*TASK INSTRUCTIONS:* Please copy each line below that contains the word "purple".

INPUT RECORDS START

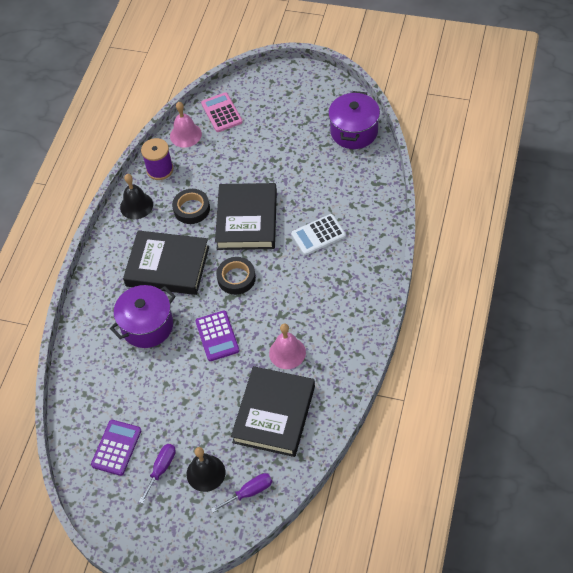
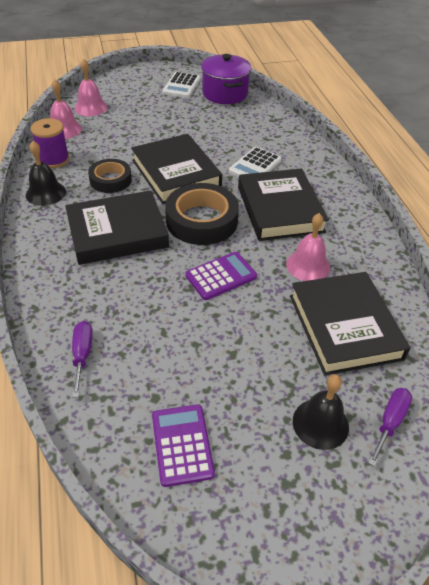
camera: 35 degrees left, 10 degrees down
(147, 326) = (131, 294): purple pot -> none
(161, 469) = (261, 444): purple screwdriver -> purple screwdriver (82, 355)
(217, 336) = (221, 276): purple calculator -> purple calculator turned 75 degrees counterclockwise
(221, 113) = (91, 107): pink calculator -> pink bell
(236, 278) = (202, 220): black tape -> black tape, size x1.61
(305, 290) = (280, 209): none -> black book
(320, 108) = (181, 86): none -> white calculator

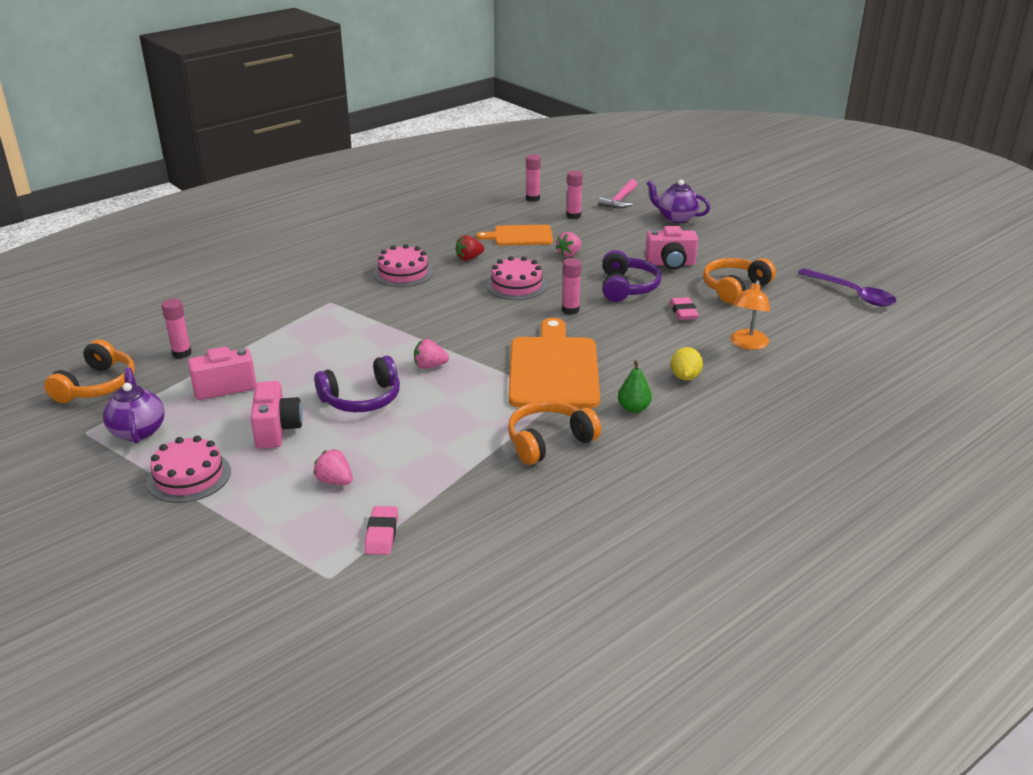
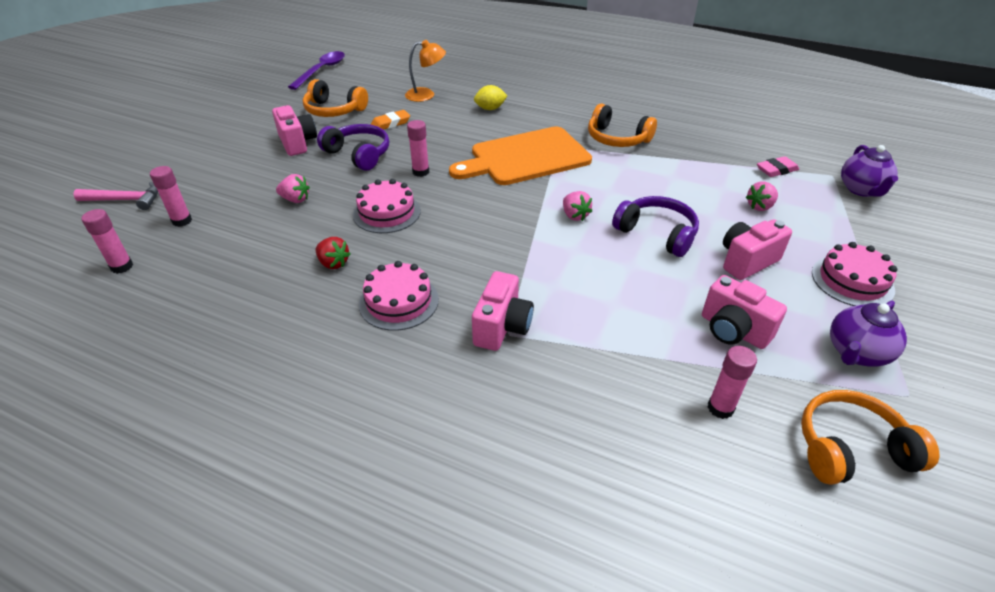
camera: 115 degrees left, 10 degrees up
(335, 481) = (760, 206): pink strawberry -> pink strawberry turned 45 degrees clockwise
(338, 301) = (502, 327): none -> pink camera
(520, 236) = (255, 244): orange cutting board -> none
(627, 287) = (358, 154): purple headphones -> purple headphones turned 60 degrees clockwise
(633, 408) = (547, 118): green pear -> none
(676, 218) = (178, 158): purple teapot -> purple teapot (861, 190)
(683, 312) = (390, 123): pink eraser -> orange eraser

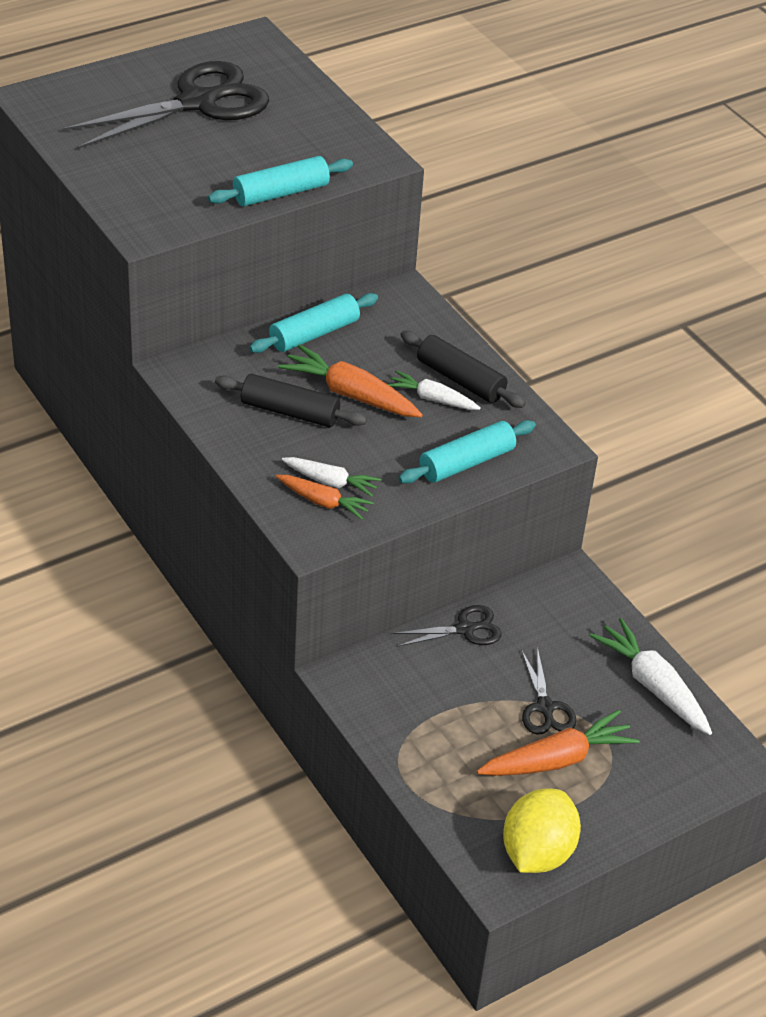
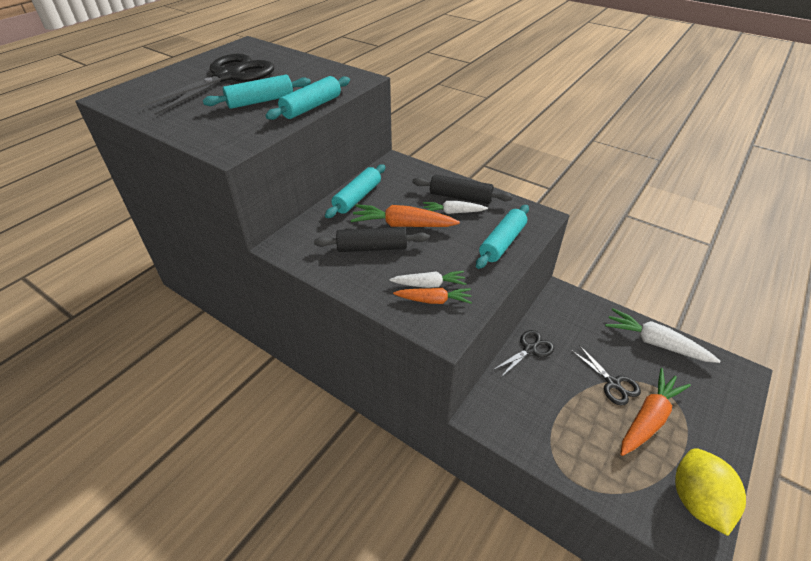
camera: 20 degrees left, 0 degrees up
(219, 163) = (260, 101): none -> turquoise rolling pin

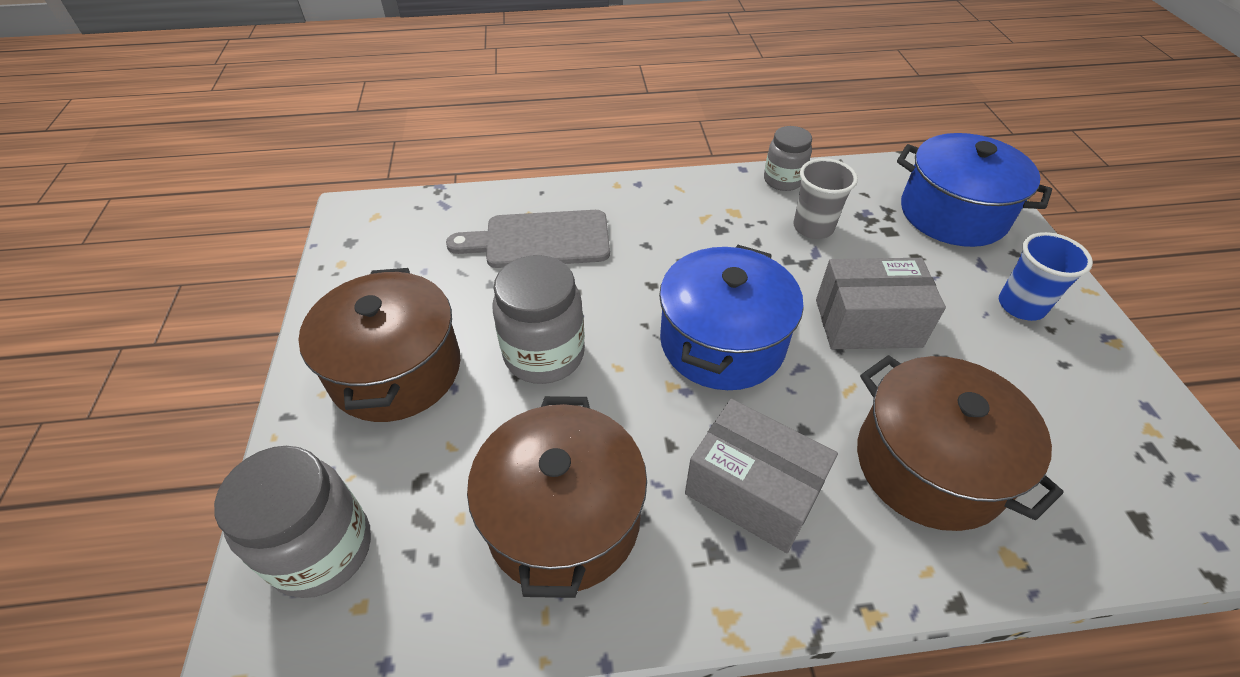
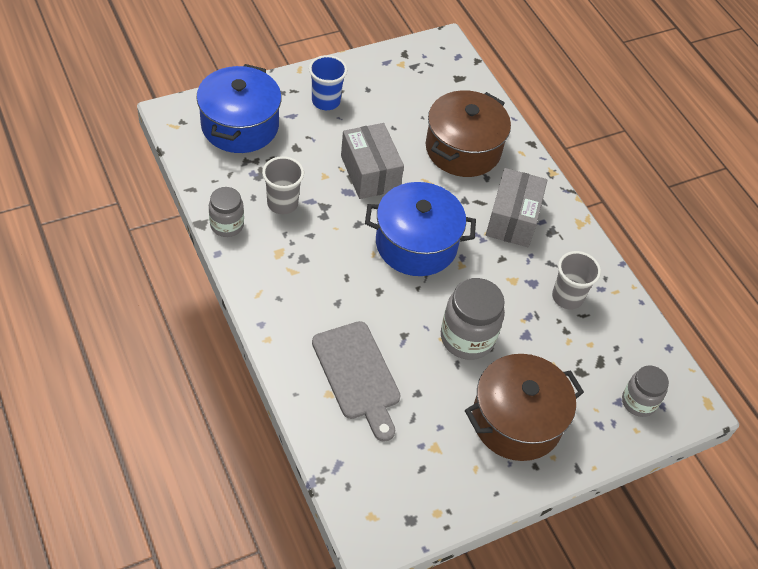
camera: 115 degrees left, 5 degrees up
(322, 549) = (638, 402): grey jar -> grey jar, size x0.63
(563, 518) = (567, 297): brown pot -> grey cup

INPUT RECORDS END

*PROBLEM SOLUTION:*
(147, 326) = (131, 294): purple pot -> none
(161, 469) = (261, 444): purple screwdriver -> purple screwdriver (82, 355)
(217, 336) = (221, 276): purple calculator -> purple calculator turned 75 degrees counterclockwise
(627, 287) = (358, 154): purple headphones -> purple headphones turned 60 degrees clockwise
(676, 218) = (178, 158): purple teapot -> purple teapot (861, 190)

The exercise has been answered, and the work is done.